WORK REQUIRED — From the data below, set down exactly the lines between the one holding "GPS pin TX: D21 -> D18" and the one holding "GPS3: NEO-7M -> NEO-6M", inclusive, and no others.

SOURCE DATA —
+-------+

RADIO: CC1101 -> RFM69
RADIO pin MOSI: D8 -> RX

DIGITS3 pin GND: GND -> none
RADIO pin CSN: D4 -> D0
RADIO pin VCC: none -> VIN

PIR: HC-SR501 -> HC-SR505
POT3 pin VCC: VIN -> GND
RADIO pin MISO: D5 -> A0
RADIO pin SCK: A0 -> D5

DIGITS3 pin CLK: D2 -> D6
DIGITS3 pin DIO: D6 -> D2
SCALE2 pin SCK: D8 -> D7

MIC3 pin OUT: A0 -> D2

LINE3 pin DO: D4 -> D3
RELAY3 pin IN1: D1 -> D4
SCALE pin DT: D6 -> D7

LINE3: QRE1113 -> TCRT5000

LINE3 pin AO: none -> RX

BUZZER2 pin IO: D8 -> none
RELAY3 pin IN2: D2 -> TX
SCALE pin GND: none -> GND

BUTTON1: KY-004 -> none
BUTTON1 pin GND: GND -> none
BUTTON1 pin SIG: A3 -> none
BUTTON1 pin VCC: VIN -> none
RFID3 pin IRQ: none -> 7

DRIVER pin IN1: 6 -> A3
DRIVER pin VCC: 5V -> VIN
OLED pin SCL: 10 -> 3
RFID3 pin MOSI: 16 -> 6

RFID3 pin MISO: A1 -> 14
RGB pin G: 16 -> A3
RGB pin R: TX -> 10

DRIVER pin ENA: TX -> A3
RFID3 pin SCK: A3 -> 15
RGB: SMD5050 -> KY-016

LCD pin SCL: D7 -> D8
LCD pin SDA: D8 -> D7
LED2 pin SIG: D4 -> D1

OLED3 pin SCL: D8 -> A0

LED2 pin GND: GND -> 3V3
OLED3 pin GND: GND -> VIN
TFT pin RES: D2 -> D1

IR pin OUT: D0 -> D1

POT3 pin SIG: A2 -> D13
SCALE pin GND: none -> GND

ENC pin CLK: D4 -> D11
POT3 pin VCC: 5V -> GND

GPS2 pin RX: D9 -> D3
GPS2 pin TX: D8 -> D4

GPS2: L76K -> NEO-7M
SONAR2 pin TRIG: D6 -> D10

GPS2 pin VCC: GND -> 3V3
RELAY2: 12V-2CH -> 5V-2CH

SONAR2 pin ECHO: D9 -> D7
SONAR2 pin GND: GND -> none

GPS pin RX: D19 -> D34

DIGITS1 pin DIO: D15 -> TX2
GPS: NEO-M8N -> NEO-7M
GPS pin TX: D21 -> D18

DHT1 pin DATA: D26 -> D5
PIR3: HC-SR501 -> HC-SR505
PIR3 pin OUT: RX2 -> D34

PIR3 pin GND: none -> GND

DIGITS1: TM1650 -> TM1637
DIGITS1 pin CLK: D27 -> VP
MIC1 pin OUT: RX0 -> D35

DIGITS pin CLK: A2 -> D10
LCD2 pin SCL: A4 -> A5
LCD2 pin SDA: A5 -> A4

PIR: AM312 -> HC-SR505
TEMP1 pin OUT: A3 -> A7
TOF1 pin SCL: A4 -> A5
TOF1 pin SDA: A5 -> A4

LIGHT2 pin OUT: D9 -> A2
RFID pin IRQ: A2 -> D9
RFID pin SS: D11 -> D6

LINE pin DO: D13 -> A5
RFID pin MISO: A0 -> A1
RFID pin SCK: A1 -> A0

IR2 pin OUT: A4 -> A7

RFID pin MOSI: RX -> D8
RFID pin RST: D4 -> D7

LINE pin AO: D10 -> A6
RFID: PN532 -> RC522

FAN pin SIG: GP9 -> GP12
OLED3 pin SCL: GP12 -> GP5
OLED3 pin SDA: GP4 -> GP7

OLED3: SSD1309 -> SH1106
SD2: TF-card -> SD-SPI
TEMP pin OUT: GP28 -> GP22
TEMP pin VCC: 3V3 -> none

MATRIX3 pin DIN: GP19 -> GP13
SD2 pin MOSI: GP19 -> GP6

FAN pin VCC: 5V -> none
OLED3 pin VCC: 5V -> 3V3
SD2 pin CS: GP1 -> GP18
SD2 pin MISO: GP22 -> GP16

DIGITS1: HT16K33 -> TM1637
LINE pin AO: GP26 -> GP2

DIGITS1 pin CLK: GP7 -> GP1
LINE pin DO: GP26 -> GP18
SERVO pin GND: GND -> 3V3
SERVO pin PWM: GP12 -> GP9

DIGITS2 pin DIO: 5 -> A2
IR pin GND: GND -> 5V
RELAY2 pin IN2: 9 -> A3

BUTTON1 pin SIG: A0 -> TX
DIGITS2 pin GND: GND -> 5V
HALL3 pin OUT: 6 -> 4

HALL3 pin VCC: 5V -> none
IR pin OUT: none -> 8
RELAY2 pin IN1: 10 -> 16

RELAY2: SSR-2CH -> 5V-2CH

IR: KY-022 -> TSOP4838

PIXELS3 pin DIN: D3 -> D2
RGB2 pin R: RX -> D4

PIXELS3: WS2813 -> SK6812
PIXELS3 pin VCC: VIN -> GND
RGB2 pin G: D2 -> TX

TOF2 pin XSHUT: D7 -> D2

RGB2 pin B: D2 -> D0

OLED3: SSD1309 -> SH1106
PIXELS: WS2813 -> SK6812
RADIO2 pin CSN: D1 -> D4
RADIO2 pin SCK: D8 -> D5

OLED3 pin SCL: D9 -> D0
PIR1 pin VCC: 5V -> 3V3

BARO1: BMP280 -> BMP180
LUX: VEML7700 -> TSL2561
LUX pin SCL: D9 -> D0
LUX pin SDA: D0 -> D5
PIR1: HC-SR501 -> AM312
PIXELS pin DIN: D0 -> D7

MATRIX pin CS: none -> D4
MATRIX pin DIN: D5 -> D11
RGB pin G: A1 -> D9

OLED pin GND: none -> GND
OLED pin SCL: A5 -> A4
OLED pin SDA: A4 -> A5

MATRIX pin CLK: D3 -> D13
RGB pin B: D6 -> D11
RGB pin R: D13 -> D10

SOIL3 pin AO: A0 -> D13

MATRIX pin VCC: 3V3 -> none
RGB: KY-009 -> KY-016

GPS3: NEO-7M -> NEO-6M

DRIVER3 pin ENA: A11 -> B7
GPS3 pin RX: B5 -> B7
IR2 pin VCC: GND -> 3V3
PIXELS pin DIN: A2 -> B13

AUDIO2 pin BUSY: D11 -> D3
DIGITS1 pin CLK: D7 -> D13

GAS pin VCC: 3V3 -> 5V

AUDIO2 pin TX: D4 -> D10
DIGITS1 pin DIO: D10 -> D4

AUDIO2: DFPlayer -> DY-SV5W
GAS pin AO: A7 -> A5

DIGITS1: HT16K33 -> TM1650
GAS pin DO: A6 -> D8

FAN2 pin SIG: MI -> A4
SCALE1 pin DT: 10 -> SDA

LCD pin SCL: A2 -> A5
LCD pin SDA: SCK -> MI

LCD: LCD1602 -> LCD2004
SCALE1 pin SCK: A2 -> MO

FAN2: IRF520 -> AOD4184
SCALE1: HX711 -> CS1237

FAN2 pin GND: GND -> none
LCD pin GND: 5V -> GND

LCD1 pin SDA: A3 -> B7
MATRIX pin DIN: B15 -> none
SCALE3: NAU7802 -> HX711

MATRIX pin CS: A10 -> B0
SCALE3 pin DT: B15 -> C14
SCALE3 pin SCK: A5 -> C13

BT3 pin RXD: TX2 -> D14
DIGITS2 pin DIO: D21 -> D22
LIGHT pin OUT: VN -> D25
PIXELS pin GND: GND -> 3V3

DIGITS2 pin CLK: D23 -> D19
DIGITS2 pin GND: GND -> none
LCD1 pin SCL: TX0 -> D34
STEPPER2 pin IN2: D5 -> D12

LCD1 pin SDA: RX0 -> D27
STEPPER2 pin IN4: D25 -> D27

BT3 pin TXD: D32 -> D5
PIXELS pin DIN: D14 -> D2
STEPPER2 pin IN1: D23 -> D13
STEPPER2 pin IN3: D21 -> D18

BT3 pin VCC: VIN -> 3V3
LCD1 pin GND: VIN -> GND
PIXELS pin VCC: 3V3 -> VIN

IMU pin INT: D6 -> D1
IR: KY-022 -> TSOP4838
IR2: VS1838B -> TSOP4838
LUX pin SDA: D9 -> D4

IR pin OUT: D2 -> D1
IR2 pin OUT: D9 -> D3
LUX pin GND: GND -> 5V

+-------+

WRITTEN SOLUTION —
GPS pin TX: D21 -> D18

DHT1 pin DATA: D26 -> D5
PIR3: HC-SR501 -> HC-SR505
PIR3 pin OUT: RX2 -> D34

PIR3 pin GND: none -> GND

DIGITS1: TM1650 -> TM1637
DIGITS1 pin CLK: D27 -> VP
MIC1 pin OUT: RX0 -> D35

DIGITS pin CLK: A2 -> D10
LCD2 pin SCL: A4 -> A5
LCD2 pin SDA: A5 -> A4

PIR: AM312 -> HC-SR505
TEMP1 pin OUT: A3 -> A7
TOF1 pin SCL: A4 -> A5
TOF1 pin SDA: A5 -> A4

LIGHT2 pin OUT: D9 -> A2
RFID pin IRQ: A2 -> D9
RFID pin SS: D11 -> D6

LINE pin DO: D13 -> A5
RFID pin MISO: A0 -> A1
RFID pin SCK: A1 -> A0

IR2 pin OUT: A4 -> A7

RFID pin MOSI: RX -> D8
RFID pin RST: D4 -> D7

LINE pin AO: D10 -> A6
RFID: PN532 -> RC522

FAN pin SIG: GP9 -> GP12
OLED3 pin SCL: GP12 -> GP5
OLED3 pin SDA: GP4 -> GP7

OLED3: SSD1309 -> SH1106
SD2: TF-card -> SD-SPI
TEMP pin OUT: GP28 -> GP22
TEMP pin VCC: 3V3 -> none

MATRIX3 pin DIN: GP19 -> GP13
SD2 pin MOSI: GP19 -> GP6

FAN pin VCC: 5V -> none
OLED3 pin VCC: 5V -> 3V3
SD2 pin CS: GP1 -> GP18
SD2 pin MISO: GP22 -> GP16

DIGITS1: HT16K33 -> TM1637
LINE pin AO: GP26 -> GP2

DIGITS1 pin CLK: GP7 -> GP1
LINE pin DO: GP26 -> GP18
SERVO pin GND: GND -> 3V3
SERVO pin PWM: GP12 -> GP9

DIGITS2 pin DIO: 5 -> A2
IR pin GND: GND -> 5V
RELAY2 pin IN2: 9 -> A3

BUTTON1 pin SIG: A0 -> TX
DIGITS2 pin GND: GND -> 5V
HALL3 pin OUT: 6 -> 4

HALL3 pin VCC: 5V -> none
IR pin OUT: none -> 8
RELAY2 pin IN1: 10 -> 16

RELAY2: SSR-2CH -> 5V-2CH

IR: KY-022 -> TSOP4838

PIXELS3 pin DIN: D3 -> D2
RGB2 pin R: RX -> D4

PIXELS3: WS2813 -> SK6812
PIXELS3 pin VCC: VIN -> GND
RGB2 pin G: D2 -> TX

TOF2 pin XSHUT: D7 -> D2

RGB2 pin B: D2 -> D0

OLED3: SSD1309 -> SH1106
PIXELS: WS2813 -> SK6812
RADIO2 pin CSN: D1 -> D4
RADIO2 pin SCK: D8 -> D5

OLED3 pin SCL: D9 -> D0
PIR1 pin VCC: 5V -> 3V3

BARO1: BMP280 -> BMP180
LUX: VEML7700 -> TSL2561
LUX pin SCL: D9 -> D0
LUX pin SDA: D0 -> D5
PIR1: HC-SR501 -> AM312
PIXELS pin DIN: D0 -> D7

MATRIX pin CS: none -> D4
MATRIX pin DIN: D5 -> D11
RGB pin G: A1 -> D9

OLED pin GND: none -> GND
OLED pin SCL: A5 -> A4
OLED pin SDA: A4 -> A5

MATRIX pin CLK: D3 -> D13
RGB pin B: D6 -> D11
RGB pin R: D13 -> D10

SOIL3 pin AO: A0 -> D13

MATRIX pin VCC: 3V3 -> none
RGB: KY-009 -> KY-016

GPS3: NEO-7M -> NEO-6M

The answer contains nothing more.